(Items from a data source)

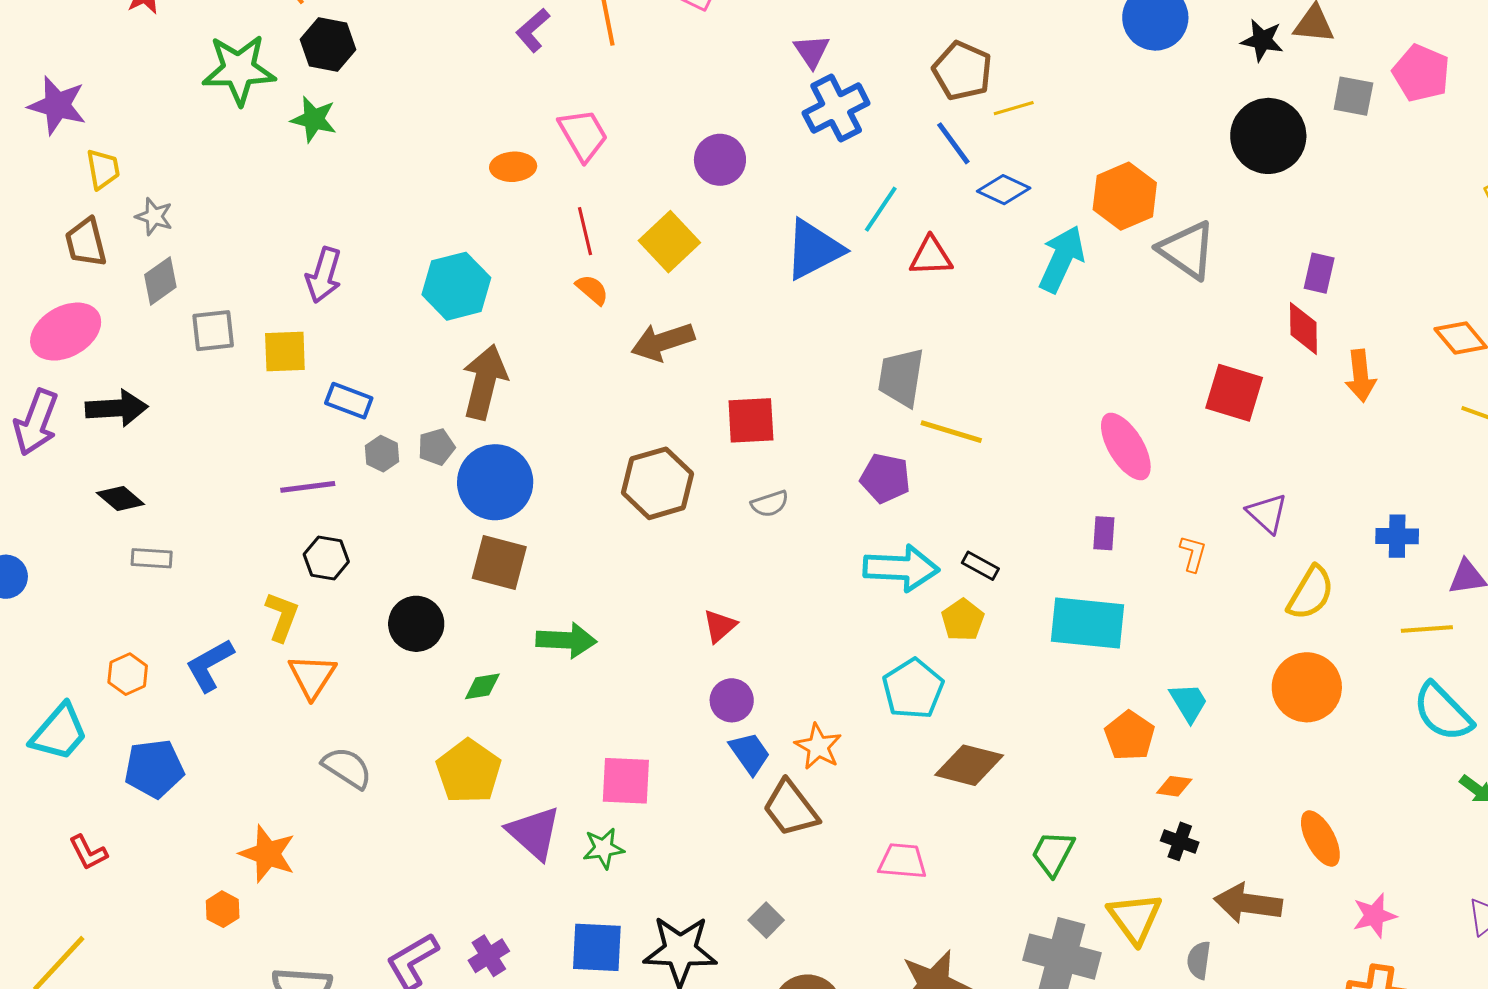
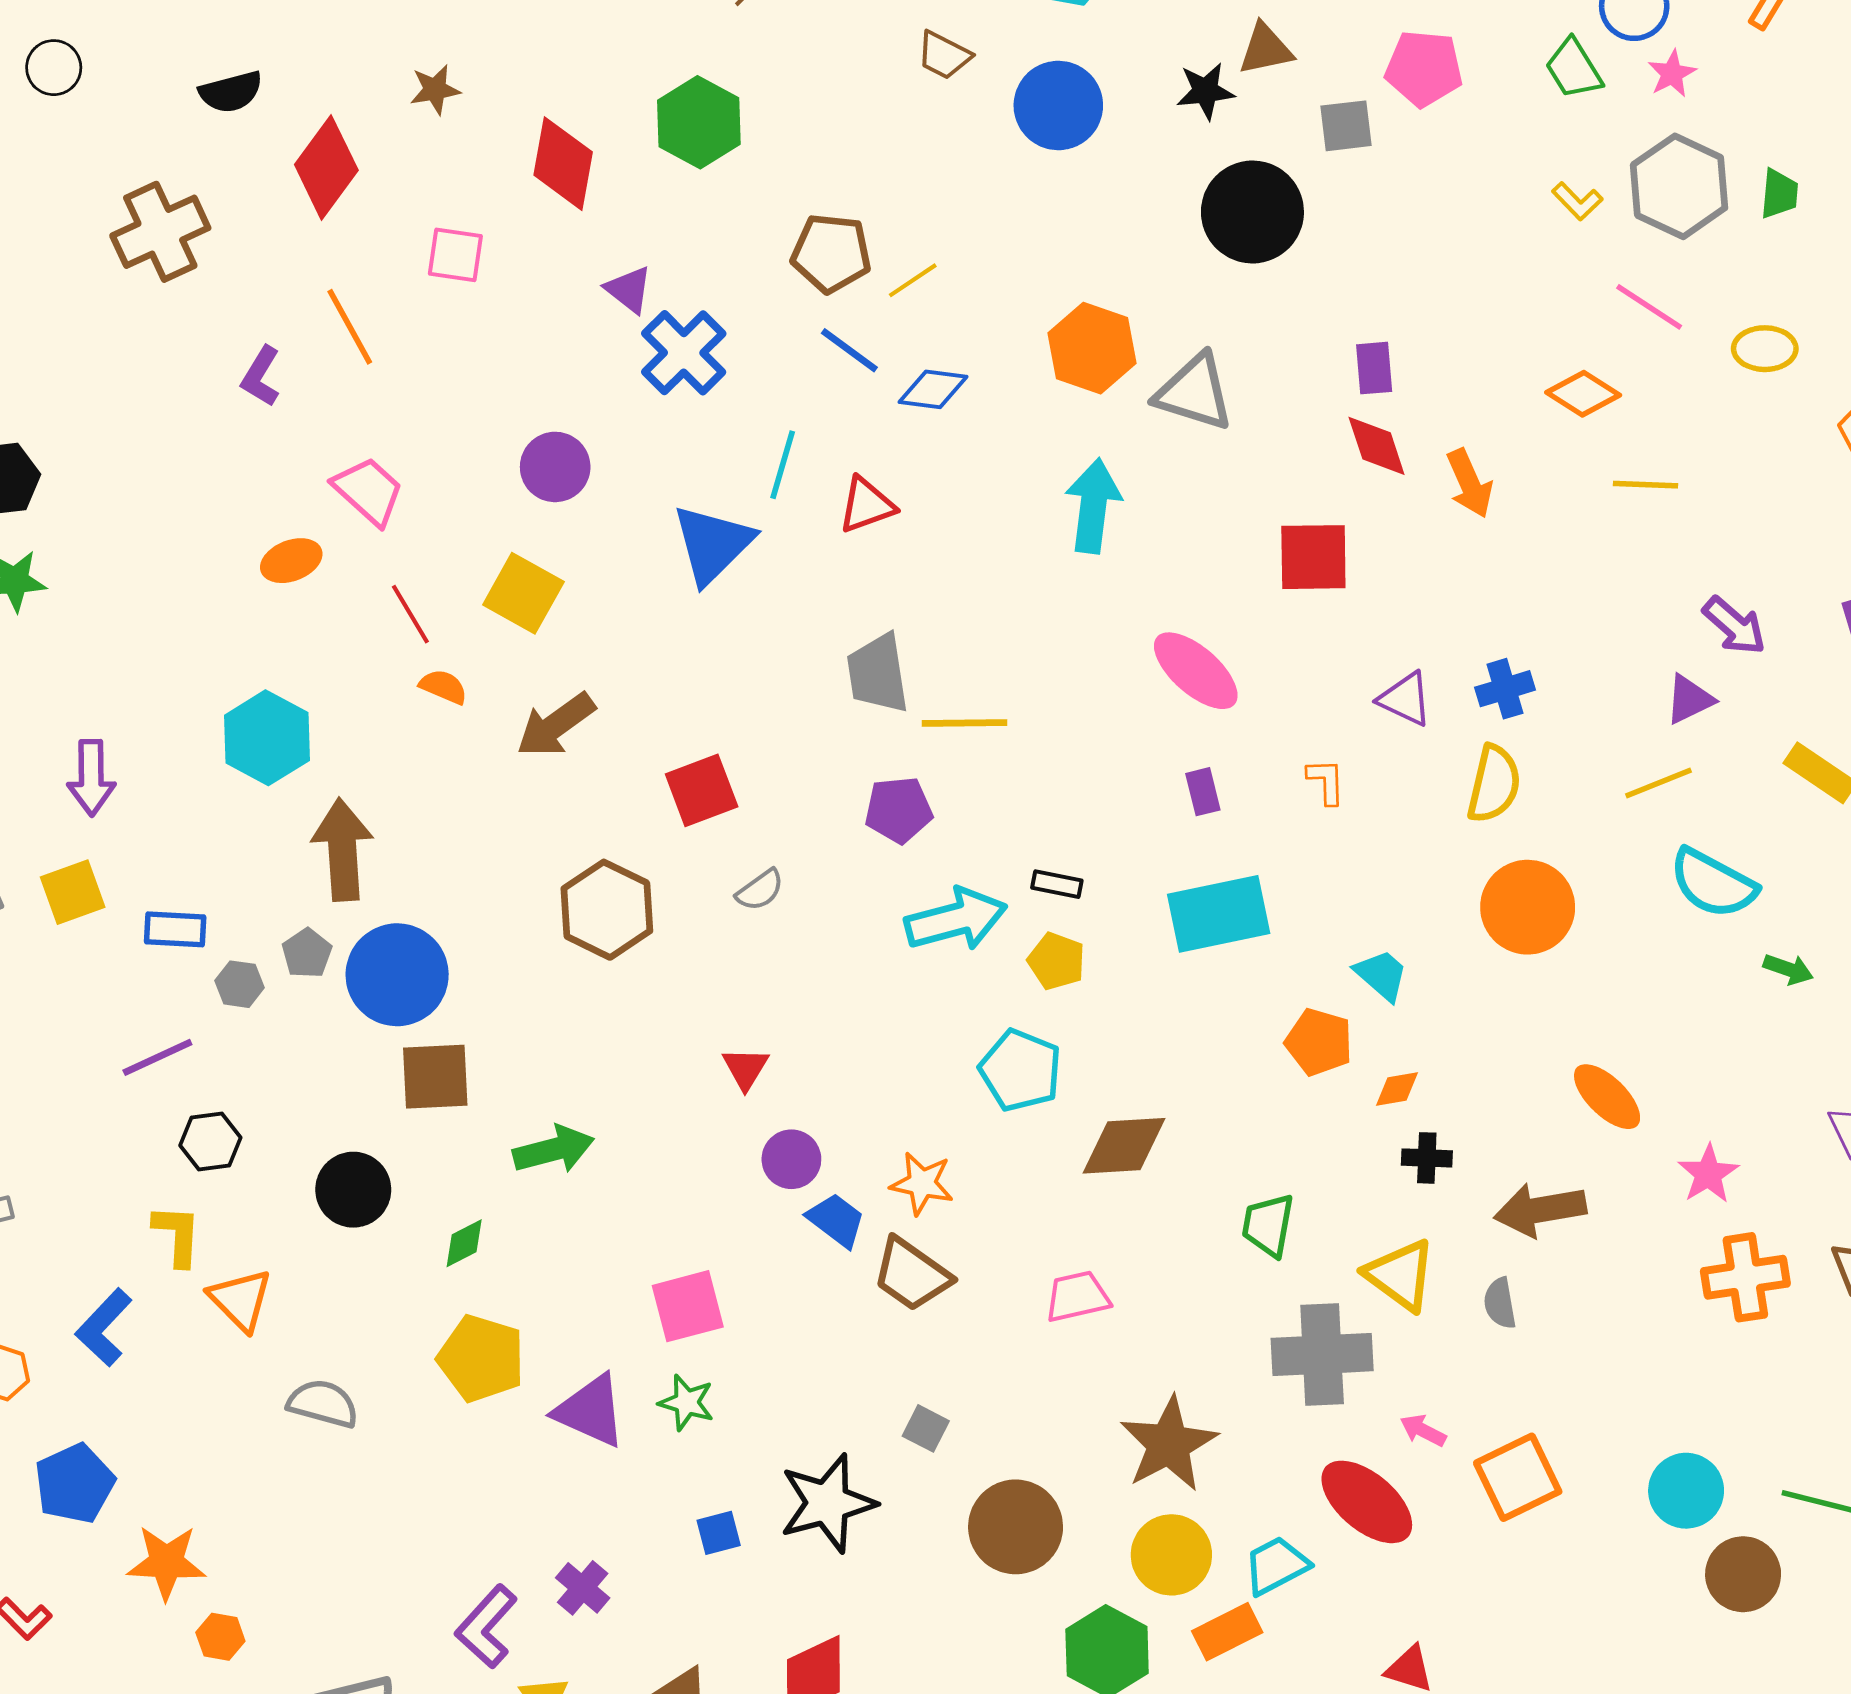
cyan arrow: (1062, 259) -> (1093, 506), moved
blue cross: (1397, 536) -> (1505, 689), moved
green star: (603, 848) -> (687, 1403), turned -30
orange star: (268, 854) -> (166, 1562), moved
blue square: (597, 947) -> (719, 1533), size x0.6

Task instructions
Within the entries, determine the count of lines containing the string "moved" and output it alone.

Result for this task
3